TASK TO CARRY OUT:
Below are some records; quote exactly the lines from the one that contains "V1: AC 1V (AC1, AC2) -> AC 1V (AC2, FILT)" through the one that contains "IC3: TC118S -> L9110S", inclusive, and no others.

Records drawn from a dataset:
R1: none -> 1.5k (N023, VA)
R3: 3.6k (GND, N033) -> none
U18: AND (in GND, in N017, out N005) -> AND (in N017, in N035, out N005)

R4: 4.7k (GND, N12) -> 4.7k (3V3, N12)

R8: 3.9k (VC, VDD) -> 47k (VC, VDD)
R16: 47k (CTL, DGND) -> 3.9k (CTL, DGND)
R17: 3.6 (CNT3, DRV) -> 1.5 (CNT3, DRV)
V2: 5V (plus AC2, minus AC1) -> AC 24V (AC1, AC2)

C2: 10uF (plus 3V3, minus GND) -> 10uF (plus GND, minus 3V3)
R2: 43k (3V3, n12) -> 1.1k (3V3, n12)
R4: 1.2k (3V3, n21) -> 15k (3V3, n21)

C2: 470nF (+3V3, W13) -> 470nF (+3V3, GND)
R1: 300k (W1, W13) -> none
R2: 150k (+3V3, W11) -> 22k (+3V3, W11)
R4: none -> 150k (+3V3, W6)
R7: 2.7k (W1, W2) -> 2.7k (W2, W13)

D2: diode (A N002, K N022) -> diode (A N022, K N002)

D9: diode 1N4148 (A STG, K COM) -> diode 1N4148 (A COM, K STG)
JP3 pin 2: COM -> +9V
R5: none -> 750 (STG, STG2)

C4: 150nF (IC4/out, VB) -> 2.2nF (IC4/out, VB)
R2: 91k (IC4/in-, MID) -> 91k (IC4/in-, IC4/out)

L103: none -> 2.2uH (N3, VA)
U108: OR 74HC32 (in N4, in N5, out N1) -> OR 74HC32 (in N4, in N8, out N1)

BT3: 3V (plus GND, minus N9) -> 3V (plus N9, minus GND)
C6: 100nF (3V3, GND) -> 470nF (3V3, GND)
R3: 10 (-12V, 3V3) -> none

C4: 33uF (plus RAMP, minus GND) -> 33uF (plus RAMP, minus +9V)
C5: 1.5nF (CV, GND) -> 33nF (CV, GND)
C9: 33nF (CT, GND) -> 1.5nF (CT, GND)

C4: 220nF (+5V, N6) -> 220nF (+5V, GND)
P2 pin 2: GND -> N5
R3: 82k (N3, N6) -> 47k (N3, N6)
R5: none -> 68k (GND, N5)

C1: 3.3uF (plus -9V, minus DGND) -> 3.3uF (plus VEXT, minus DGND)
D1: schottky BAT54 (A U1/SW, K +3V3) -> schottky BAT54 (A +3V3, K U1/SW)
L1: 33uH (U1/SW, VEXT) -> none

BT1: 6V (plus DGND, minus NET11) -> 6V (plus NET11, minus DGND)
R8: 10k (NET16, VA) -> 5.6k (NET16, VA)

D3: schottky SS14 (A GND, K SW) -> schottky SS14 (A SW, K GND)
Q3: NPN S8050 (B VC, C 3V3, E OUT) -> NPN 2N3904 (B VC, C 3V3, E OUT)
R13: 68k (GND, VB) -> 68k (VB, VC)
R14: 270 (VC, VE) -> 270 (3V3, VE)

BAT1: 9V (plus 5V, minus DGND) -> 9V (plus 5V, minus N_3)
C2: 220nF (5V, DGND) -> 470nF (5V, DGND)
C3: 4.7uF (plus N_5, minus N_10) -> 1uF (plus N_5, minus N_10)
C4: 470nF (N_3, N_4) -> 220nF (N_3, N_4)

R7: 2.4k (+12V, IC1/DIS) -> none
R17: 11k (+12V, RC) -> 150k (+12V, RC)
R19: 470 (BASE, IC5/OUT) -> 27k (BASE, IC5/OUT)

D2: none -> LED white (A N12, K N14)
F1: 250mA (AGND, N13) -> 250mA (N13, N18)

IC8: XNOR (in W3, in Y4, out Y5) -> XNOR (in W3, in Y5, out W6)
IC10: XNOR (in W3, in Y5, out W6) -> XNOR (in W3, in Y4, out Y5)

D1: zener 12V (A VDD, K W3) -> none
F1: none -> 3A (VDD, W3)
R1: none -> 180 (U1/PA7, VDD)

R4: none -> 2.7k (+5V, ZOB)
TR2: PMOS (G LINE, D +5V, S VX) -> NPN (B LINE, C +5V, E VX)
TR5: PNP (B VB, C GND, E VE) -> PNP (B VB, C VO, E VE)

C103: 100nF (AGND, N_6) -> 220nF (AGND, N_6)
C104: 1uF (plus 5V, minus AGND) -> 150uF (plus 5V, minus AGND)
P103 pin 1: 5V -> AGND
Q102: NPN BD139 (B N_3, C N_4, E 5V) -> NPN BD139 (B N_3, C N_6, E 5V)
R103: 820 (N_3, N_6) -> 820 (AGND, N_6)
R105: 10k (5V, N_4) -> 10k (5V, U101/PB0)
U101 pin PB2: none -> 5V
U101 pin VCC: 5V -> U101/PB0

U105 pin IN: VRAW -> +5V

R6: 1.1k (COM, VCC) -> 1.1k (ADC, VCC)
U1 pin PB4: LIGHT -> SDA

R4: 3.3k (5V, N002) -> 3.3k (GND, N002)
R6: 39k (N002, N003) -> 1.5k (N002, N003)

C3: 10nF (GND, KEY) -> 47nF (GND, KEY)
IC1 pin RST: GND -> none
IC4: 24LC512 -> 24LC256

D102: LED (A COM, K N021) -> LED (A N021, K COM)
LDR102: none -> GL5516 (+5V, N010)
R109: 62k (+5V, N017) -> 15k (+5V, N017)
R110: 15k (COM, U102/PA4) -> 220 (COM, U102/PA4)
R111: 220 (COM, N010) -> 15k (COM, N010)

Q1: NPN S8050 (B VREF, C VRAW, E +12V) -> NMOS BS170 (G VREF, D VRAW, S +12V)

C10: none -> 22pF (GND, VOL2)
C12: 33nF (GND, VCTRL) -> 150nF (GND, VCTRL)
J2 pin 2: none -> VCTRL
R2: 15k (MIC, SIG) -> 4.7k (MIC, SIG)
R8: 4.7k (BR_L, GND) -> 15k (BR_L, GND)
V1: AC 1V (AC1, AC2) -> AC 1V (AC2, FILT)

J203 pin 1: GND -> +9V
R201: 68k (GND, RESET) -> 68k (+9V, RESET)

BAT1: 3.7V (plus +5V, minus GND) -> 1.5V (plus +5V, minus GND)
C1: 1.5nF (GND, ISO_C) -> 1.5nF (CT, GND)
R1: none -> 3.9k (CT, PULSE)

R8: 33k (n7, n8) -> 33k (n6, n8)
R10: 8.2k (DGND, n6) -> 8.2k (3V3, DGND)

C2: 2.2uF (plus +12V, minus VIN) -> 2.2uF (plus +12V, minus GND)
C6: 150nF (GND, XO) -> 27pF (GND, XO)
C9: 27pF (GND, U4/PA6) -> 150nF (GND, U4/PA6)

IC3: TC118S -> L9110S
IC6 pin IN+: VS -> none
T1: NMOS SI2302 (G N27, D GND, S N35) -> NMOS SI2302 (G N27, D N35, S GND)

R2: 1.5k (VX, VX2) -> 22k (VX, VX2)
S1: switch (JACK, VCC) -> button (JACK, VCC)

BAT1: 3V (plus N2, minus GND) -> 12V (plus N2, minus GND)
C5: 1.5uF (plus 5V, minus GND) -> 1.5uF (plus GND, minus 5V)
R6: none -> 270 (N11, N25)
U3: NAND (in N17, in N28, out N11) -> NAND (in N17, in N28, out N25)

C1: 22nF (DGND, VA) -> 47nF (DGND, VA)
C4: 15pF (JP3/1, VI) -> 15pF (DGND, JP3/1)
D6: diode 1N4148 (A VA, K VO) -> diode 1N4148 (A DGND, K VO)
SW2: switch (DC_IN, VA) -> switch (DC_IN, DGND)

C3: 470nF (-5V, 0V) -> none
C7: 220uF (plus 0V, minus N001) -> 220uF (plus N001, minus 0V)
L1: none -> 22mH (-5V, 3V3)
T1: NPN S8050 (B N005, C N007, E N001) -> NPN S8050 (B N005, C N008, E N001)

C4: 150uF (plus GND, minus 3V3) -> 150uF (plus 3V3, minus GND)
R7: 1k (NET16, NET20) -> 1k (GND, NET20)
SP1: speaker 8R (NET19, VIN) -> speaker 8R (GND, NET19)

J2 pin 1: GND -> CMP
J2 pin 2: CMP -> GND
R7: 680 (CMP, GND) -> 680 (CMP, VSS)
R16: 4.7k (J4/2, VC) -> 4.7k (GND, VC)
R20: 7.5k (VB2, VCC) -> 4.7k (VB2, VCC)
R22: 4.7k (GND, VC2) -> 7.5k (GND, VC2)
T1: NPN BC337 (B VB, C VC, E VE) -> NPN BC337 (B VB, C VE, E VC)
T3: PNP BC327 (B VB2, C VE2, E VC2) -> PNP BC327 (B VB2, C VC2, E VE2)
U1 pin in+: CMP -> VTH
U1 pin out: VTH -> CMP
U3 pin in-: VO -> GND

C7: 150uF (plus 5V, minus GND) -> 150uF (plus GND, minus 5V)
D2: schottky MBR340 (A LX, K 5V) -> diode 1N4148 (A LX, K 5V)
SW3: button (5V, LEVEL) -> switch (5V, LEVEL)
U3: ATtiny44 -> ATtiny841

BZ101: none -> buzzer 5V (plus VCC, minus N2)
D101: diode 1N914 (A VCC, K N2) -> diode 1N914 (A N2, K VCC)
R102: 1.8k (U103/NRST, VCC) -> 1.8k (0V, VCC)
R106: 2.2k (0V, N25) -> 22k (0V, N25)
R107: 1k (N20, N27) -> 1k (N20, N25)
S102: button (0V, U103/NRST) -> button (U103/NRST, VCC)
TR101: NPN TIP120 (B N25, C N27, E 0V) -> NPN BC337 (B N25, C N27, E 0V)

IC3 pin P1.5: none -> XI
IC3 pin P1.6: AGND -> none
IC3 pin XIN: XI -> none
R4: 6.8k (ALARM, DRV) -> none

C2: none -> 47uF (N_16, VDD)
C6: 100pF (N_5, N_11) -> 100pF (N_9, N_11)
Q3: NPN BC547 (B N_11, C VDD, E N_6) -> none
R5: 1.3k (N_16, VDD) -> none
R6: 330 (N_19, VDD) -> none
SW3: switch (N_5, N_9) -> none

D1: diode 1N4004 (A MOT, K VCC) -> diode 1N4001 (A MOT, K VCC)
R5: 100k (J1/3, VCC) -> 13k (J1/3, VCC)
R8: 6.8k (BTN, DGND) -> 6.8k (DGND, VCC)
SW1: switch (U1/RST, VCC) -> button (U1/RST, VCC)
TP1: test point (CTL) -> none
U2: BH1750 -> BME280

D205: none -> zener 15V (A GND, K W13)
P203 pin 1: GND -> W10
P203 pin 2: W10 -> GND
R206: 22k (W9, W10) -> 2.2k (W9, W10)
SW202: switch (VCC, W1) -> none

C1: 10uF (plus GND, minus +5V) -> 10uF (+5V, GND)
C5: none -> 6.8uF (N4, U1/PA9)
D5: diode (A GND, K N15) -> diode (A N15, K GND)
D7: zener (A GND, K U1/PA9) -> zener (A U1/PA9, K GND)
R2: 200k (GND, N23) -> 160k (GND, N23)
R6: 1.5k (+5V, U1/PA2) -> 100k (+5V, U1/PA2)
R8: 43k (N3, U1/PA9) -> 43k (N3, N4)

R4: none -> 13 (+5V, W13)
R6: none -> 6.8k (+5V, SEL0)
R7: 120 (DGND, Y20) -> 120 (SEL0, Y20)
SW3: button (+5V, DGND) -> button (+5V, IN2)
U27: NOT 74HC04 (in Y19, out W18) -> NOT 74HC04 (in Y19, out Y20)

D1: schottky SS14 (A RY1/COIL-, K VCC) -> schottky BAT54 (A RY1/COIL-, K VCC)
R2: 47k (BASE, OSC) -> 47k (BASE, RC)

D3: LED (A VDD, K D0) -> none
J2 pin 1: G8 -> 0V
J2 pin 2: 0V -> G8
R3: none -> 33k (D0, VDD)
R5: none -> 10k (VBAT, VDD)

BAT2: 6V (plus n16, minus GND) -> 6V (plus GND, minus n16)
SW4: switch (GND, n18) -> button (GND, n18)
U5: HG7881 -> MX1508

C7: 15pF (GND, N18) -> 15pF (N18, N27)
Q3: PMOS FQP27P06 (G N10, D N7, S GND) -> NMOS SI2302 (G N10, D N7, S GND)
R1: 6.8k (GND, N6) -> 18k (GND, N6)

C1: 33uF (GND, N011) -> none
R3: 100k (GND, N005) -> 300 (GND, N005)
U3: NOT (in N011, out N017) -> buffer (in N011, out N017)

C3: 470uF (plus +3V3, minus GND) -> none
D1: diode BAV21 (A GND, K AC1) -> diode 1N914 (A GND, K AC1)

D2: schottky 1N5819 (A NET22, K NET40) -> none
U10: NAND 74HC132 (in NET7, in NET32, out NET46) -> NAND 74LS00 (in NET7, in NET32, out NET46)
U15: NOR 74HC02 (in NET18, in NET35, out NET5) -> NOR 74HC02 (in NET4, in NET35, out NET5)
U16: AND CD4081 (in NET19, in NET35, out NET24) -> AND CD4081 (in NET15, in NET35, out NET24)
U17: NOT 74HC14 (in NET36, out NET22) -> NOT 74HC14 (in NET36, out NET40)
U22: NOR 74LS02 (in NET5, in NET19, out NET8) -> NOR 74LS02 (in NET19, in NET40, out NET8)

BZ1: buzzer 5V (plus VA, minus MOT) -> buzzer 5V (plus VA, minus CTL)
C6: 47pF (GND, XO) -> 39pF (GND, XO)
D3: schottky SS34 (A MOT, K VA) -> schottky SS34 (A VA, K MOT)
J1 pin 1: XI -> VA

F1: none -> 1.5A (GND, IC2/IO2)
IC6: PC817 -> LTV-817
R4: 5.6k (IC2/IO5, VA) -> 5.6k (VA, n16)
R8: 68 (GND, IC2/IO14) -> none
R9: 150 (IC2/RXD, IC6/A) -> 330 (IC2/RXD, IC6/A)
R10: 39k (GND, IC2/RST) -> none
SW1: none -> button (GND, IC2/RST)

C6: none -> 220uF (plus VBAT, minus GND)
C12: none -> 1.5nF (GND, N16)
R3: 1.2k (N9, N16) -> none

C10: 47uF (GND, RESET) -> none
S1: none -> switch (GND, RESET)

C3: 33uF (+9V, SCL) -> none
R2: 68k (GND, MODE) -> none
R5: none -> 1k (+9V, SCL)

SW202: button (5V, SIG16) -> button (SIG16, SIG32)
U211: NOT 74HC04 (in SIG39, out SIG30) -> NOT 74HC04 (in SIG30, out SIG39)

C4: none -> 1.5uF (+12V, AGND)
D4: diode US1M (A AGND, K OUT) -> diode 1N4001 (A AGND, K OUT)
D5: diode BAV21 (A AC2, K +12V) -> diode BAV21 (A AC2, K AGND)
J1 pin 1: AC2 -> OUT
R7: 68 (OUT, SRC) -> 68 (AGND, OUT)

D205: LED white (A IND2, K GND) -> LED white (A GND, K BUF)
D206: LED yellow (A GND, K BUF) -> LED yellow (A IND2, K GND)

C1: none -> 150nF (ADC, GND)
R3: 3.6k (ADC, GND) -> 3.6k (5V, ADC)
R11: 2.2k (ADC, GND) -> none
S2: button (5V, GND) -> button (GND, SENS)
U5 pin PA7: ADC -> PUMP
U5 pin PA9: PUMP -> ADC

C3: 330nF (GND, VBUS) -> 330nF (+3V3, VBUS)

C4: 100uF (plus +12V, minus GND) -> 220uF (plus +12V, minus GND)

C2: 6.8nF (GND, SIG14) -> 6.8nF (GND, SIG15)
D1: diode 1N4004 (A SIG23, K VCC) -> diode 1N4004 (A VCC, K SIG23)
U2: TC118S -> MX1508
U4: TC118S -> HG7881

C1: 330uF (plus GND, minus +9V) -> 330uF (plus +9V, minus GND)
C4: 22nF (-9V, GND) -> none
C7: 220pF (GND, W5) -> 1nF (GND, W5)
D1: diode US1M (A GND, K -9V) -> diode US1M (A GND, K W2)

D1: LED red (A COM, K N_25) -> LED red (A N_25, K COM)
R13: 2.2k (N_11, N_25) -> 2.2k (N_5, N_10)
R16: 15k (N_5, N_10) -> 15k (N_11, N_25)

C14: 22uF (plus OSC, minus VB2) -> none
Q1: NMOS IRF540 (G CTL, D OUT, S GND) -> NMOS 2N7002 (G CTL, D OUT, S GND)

PROBLEM SOLUTION:
V1: AC 1V (AC1, AC2) -> AC 1V (AC2, FILT)

J203 pin 1: GND -> +9V
R201: 68k (GND, RESET) -> 68k (+9V, RESET)

BAT1: 3.7V (plus +5V, minus GND) -> 1.5V (plus +5V, minus GND)
C1: 1.5nF (GND, ISO_C) -> 1.5nF (CT, GND)
R1: none -> 3.9k (CT, PULSE)

R8: 33k (n7, n8) -> 33k (n6, n8)
R10: 8.2k (DGND, n6) -> 8.2k (3V3, DGND)

C2: 2.2uF (plus +12V, minus VIN) -> 2.2uF (plus +12V, minus GND)
C6: 150nF (GND, XO) -> 27pF (GND, XO)
C9: 27pF (GND, U4/PA6) -> 150nF (GND, U4/PA6)

IC3: TC118S -> L9110S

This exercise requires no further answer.